• **Work request**
All that is wanted is an exact copy of the lines below, starting at the one that contains "- move: distributeur" and running to the end.

=== Section Start ===

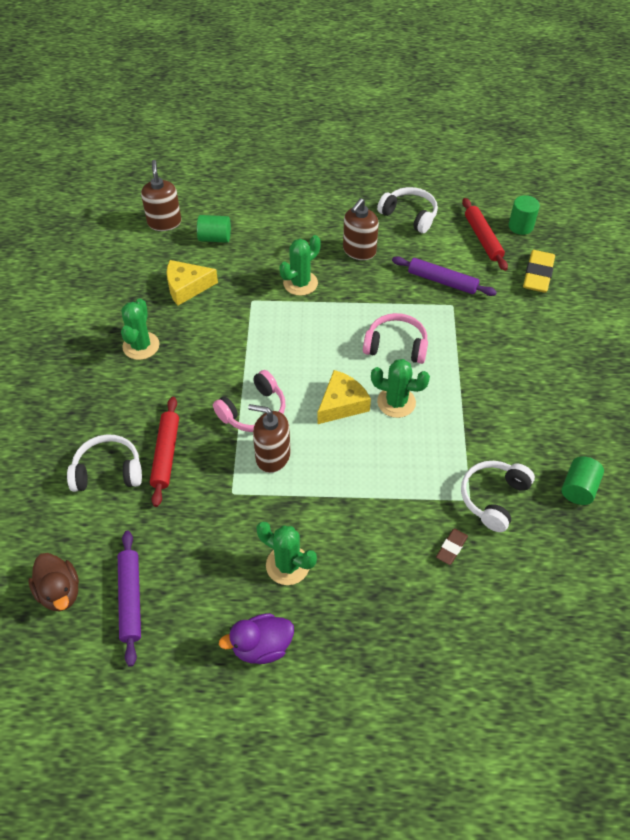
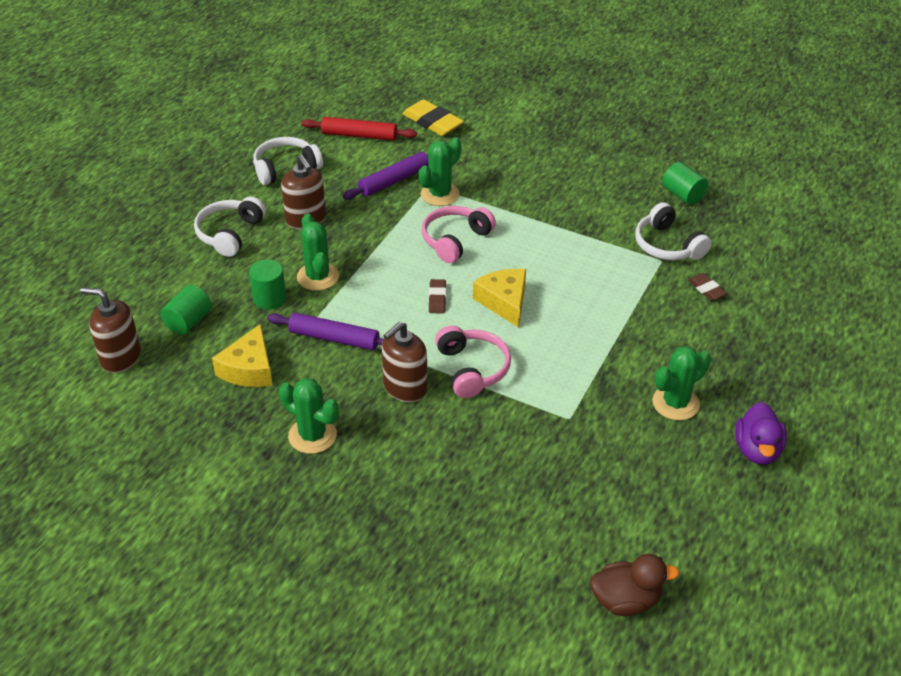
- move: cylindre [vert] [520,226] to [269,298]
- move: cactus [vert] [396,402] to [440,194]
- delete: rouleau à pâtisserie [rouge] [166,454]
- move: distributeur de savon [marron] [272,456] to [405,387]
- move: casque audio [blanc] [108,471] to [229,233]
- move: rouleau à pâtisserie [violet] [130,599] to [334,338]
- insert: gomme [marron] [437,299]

=== Section End ===

• **Exercise response**
- move: distributeur de savon [marron] [272,456] to [405,387]
- move: casque audio [blanc] [108,471] to [229,233]
- move: rouleau à pâtisserie [violet] [130,599] to [334,338]
- insert: gomme [marron] [437,299]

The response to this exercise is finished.